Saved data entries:
==============================
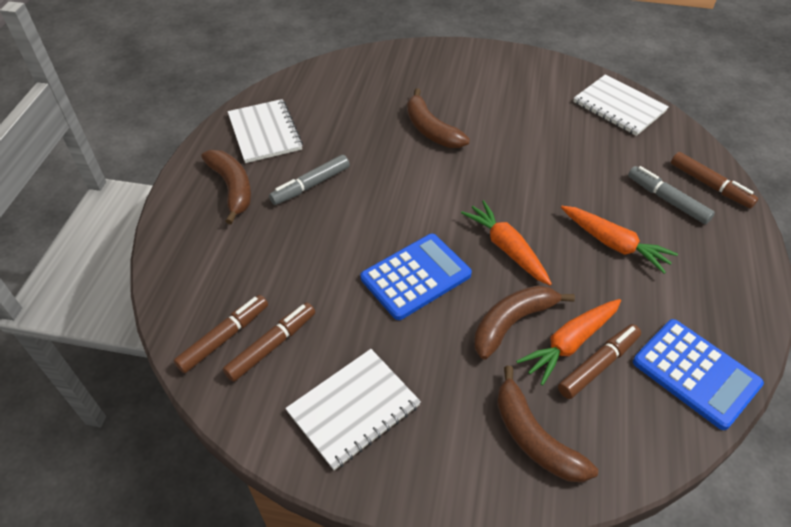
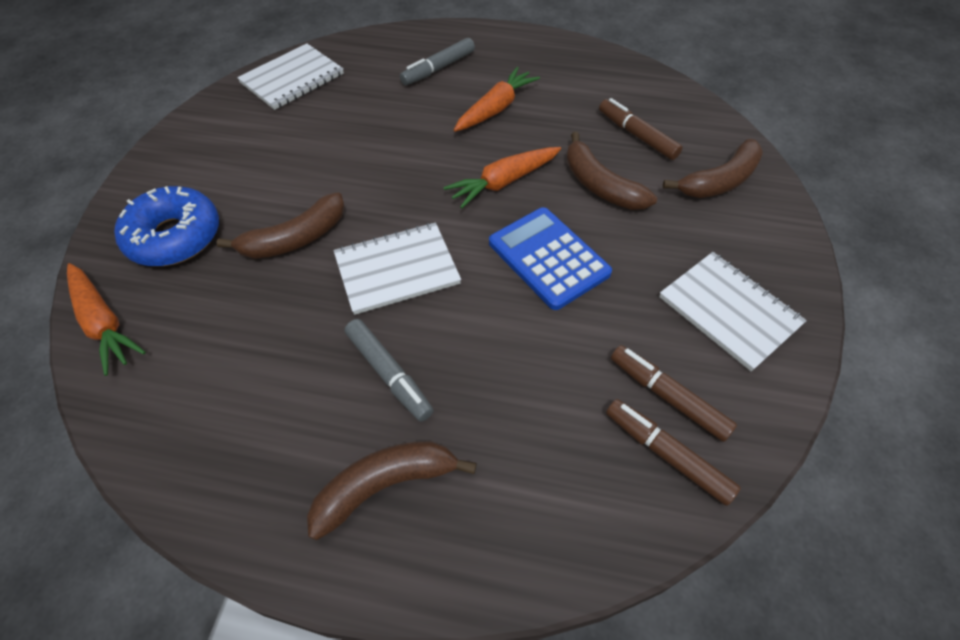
camera: 90 degrees left, 5 degrees up
(265, 132) = (254, 451): white notebook -> white notebook (397, 269)
(430, 76) = (174, 237): none -> blue donut
(570, 343) = (617, 150): orange carrot -> orange carrot (103, 323)
(695, 373) = (633, 84): blue calculator -> none
(710, 185) = (421, 41): brown marker -> none

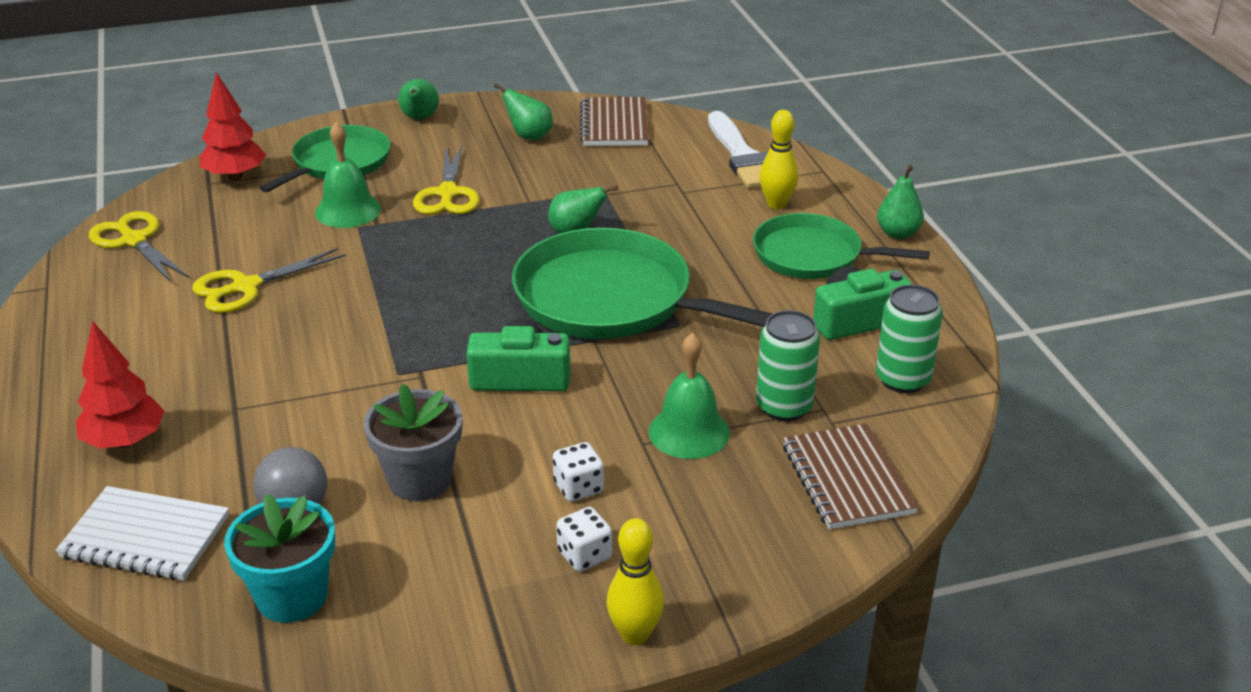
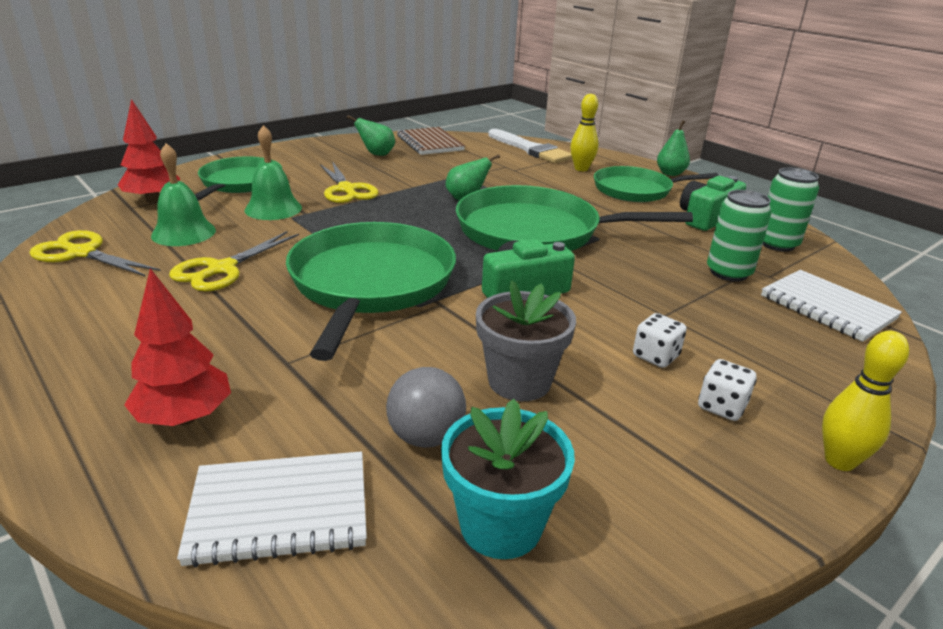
camera: 25 degrees left, 5 degrees down
(372, 335) = (370, 283): none -> green pan
(419, 118) = (283, 153): green pear -> none
(689, 432) = (687, 300): green bell -> green bell (183, 233)
(847, 479) = (827, 307): brown notebook -> white notebook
==============================
The copy should match the records above exactly, except that pictures are dropped.

camera: 90 degrees left, 5 degrees up
(265, 132) = (254, 451): white notebook -> white notebook (397, 269)
(430, 76) = (174, 237): none -> blue donut
(570, 343) = (617, 150): orange carrot -> orange carrot (103, 323)
(695, 373) = (633, 84): blue calculator -> none
(710, 185) = (421, 41): brown marker -> none

camera: 25 degrees left, 5 degrees down
(372, 335) = (370, 283): none -> green pan
(419, 118) = (283, 153): green pear -> none
(689, 432) = (687, 300): green bell -> green bell (183, 233)
(847, 479) = (827, 307): brown notebook -> white notebook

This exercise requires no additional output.